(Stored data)
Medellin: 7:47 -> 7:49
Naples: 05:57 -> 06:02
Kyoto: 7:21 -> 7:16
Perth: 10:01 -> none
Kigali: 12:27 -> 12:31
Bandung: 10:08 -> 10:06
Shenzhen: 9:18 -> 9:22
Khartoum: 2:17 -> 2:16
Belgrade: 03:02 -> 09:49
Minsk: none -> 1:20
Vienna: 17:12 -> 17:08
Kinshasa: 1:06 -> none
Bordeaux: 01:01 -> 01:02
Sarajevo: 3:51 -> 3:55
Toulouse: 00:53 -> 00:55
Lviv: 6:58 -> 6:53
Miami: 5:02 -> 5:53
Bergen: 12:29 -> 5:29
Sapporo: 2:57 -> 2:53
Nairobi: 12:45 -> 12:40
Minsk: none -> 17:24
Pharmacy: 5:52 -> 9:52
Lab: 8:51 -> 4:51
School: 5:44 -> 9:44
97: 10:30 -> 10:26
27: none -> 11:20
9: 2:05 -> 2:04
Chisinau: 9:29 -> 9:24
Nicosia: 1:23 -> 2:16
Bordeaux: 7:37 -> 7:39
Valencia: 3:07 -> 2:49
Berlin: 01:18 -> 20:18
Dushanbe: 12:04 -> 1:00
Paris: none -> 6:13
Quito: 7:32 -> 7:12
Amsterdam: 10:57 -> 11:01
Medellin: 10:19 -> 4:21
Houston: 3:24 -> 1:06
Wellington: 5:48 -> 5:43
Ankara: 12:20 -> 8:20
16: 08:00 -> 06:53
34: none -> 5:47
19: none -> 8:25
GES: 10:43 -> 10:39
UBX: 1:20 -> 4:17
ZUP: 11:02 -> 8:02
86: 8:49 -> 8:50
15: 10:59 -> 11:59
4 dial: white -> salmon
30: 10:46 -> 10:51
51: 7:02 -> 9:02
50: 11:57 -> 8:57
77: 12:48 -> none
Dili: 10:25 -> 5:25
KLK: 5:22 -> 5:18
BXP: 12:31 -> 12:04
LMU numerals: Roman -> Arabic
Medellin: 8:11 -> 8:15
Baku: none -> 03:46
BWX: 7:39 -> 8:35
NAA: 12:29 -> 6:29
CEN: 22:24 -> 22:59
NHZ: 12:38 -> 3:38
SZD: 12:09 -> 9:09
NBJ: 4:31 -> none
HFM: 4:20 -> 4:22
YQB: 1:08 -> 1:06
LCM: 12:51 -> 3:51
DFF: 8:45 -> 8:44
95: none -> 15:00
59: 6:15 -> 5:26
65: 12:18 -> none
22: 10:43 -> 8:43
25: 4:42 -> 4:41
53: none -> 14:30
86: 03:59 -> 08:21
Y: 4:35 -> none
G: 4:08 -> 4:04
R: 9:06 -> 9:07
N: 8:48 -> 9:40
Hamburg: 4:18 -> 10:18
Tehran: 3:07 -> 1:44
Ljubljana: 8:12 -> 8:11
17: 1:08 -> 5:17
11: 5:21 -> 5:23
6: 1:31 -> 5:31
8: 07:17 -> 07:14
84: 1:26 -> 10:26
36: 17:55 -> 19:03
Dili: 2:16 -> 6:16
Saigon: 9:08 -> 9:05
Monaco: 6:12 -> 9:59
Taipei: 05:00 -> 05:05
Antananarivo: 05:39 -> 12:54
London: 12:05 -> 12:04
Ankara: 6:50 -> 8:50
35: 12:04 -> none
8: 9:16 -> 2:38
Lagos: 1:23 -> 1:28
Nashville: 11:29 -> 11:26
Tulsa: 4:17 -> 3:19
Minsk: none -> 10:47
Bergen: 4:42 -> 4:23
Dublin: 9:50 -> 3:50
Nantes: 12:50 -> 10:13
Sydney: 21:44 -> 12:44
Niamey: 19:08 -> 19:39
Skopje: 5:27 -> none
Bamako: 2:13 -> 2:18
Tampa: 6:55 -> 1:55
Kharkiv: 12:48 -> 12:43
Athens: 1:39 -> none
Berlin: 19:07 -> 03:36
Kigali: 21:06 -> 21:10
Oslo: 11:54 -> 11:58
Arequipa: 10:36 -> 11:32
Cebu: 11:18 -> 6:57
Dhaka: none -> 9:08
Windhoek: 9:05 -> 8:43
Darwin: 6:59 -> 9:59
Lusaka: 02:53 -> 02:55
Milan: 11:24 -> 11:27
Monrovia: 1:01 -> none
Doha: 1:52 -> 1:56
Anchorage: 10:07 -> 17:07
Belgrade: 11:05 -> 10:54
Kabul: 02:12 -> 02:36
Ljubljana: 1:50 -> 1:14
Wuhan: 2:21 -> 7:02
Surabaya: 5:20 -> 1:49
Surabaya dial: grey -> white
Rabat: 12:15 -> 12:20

* _Stated goal_: Reproduce every line of the stored data above, unchanged.

* _Written answer_:
Medellin: 7:47 -> 7:49
Naples: 05:57 -> 06:02
Kyoto: 7:21 -> 7:16
Perth: 10:01 -> none
Kigali: 12:27 -> 12:31
Bandung: 10:08 -> 10:06
Shenzhen: 9:18 -> 9:22
Khartoum: 2:17 -> 2:16
Belgrade: 03:02 -> 09:49
Minsk: none -> 1:20
Vienna: 17:12 -> 17:08
Kinshasa: 1:06 -> none
Bordeaux: 01:01 -> 01:02
Sarajevo: 3:51 -> 3:55
Toulouse: 00:53 -> 00:55
Lviv: 6:58 -> 6:53
Miami: 5:02 -> 5:53
Bergen: 12:29 -> 5:29
Sapporo: 2:57 -> 2:53
Nairobi: 12:45 -> 12:40
Minsk: none -> 17:24
Pharmacy: 5:52 -> 9:52
Lab: 8:51 -> 4:51
School: 5:44 -> 9:44
97: 10:30 -> 10:26
27: none -> 11:20
9: 2:05 -> 2:04
Chisinau: 9:29 -> 9:24
Nicosia: 1:23 -> 2:16
Bordeaux: 7:37 -> 7:39
Valencia: 3:07 -> 2:49
Berlin: 01:18 -> 20:18
Dushanbe: 12:04 -> 1:00
Paris: none -> 6:13
Quito: 7:32 -> 7:12
Amsterdam: 10:57 -> 11:01
Medellin: 10:19 -> 4:21
Houston: 3:24 -> 1:06
Wellington: 5:48 -> 5:43
Ankara: 12:20 -> 8:20
16: 08:00 -> 06:53
34: none -> 5:47
19: none -> 8:25
GES: 10:43 -> 10:39
UBX: 1:20 -> 4:17
ZUP: 11:02 -> 8:02
86: 8:49 -> 8:50
15: 10:59 -> 11:59
4 dial: white -> salmon
30: 10:46 -> 10:51
51: 7:02 -> 9:02
50: 11:57 -> 8:57
77: 12:48 -> none
Dili: 10:25 -> 5:25
KLK: 5:22 -> 5:18
BXP: 12:31 -> 12:04
LMU numerals: Roman -> Arabic
Medellin: 8:11 -> 8:15
Baku: none -> 03:46
BWX: 7:39 -> 8:35
NAA: 12:29 -> 6:29
CEN: 22:24 -> 22:59
NHZ: 12:38 -> 3:38
SZD: 12:09 -> 9:09
NBJ: 4:31 -> none
HFM: 4:20 -> 4:22
YQB: 1:08 -> 1:06
LCM: 12:51 -> 3:51
DFF: 8:45 -> 8:44
95: none -> 15:00
59: 6:15 -> 5:26
65: 12:18 -> none
22: 10:43 -> 8:43
25: 4:42 -> 4:41
53: none -> 14:30
86: 03:59 -> 08:21
Y: 4:35 -> none
G: 4:08 -> 4:04
R: 9:06 -> 9:07
N: 8:48 -> 9:40
Hamburg: 4:18 -> 10:18
Tehran: 3:07 -> 1:44
Ljubljana: 8:12 -> 8:11
17: 1:08 -> 5:17
11: 5:21 -> 5:23
6: 1:31 -> 5:31
8: 07:17 -> 07:14
84: 1:26 -> 10:26
36: 17:55 -> 19:03
Dili: 2:16 -> 6:16
Saigon: 9:08 -> 9:05
Monaco: 6:12 -> 9:59
Taipei: 05:00 -> 05:05
Antananarivo: 05:39 -> 12:54
London: 12:05 -> 12:04
Ankara: 6:50 -> 8:50
35: 12:04 -> none
8: 9:16 -> 2:38
Lagos: 1:23 -> 1:28
Nashville: 11:29 -> 11:26
Tulsa: 4:17 -> 3:19
Minsk: none -> 10:47
Bergen: 4:42 -> 4:23
Dublin: 9:50 -> 3:50
Nantes: 12:50 -> 10:13
Sydney: 21:44 -> 12:44
Niamey: 19:08 -> 19:39
Skopje: 5:27 -> none
Bamako: 2:13 -> 2:18
Tampa: 6:55 -> 1:55
Kharkiv: 12:48 -> 12:43
Athens: 1:39 -> none
Berlin: 19:07 -> 03:36
Kigali: 21:06 -> 21:10
Oslo: 11:54 -> 11:58
Arequipa: 10:36 -> 11:32
Cebu: 11:18 -> 6:57
Dhaka: none -> 9:08
Windhoek: 9:05 -> 8:43
Darwin: 6:59 -> 9:59
Lusaka: 02:53 -> 02:55
Milan: 11:24 -> 11:27
Monrovia: 1:01 -> none
Doha: 1:52 -> 1:56
Anchorage: 10:07 -> 17:07
Belgrade: 11:05 -> 10:54
Kabul: 02:12 -> 02:36
Ljubljana: 1:50 -> 1:14
Wuhan: 2:21 -> 7:02
Surabaya: 5:20 -> 1:49
Surabaya dial: grey -> white
Rabat: 12:15 -> 12:20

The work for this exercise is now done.